§ PROVIDED DATA
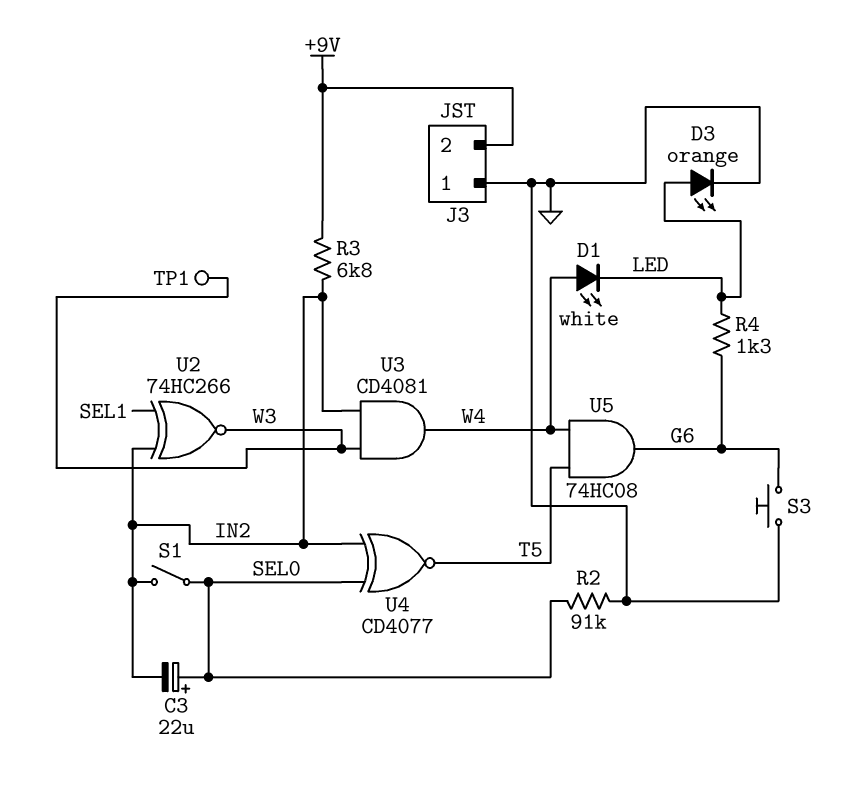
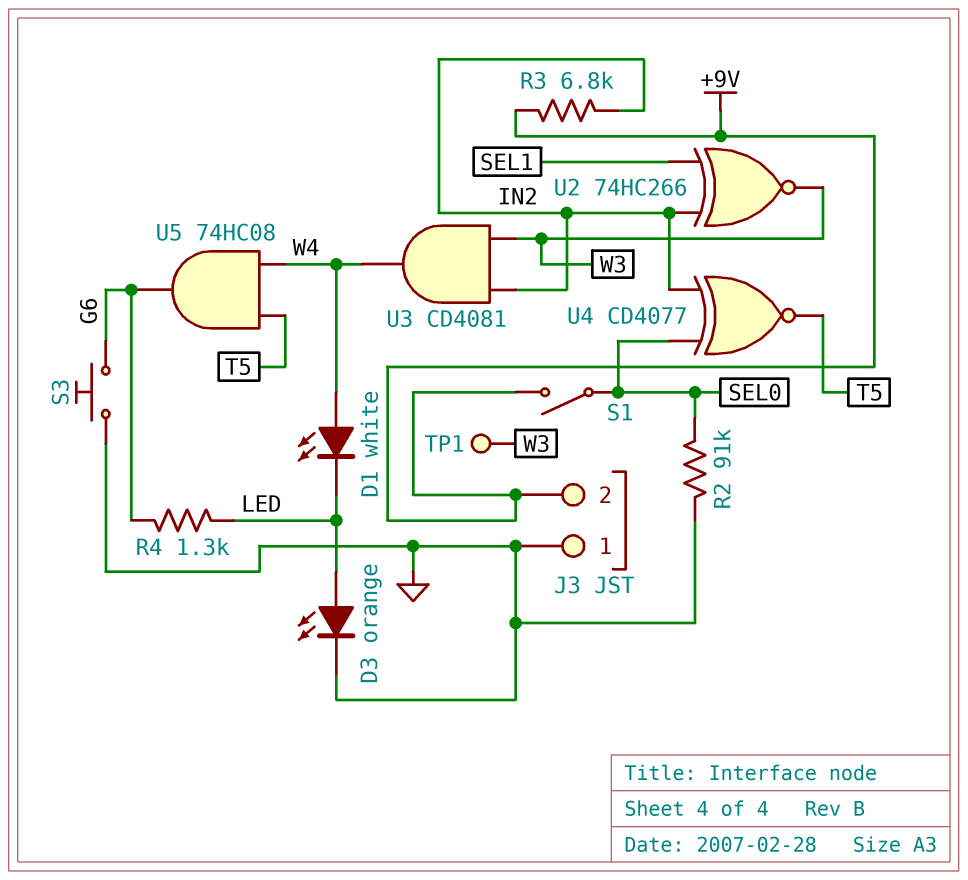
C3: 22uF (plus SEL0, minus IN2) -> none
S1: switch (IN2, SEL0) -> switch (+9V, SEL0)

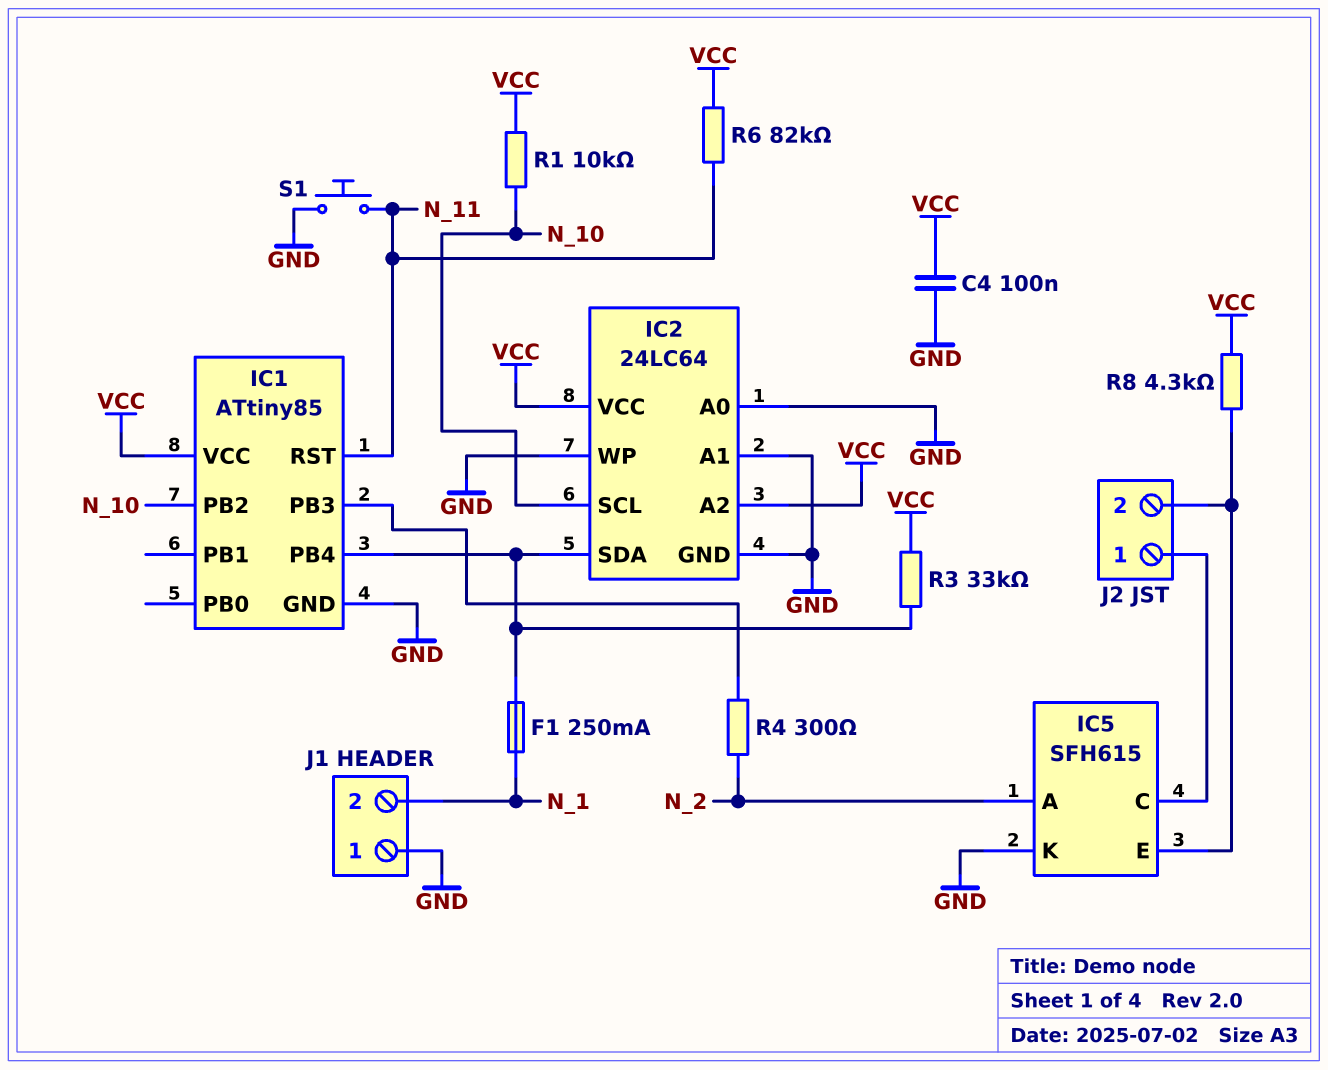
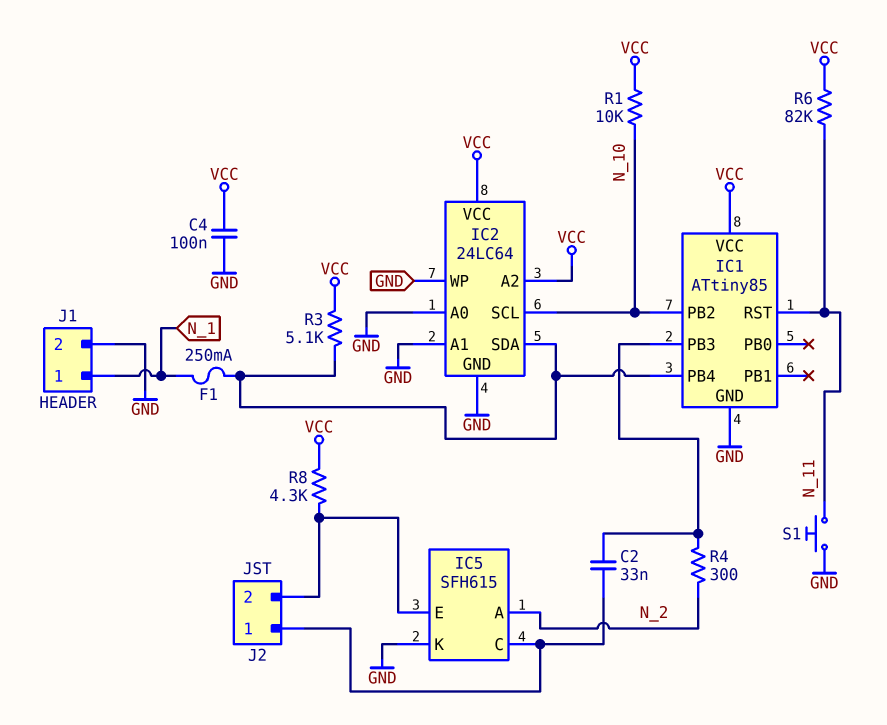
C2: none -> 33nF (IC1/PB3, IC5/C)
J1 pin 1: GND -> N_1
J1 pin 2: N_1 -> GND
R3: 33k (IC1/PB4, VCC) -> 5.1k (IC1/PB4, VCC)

§ EXERCISE
Here the records must be restated exactly, minus any images.

§ RESPONSE TO THIS TASK
C3: 22uF (plus SEL0, minus IN2) -> none
S1: switch (IN2, SEL0) -> switch (+9V, SEL0)

C2: none -> 33nF (IC1/PB3, IC5/C)
J1 pin 1: GND -> N_1
J1 pin 2: N_1 -> GND
R3: 33k (IC1/PB4, VCC) -> 5.1k (IC1/PB4, VCC)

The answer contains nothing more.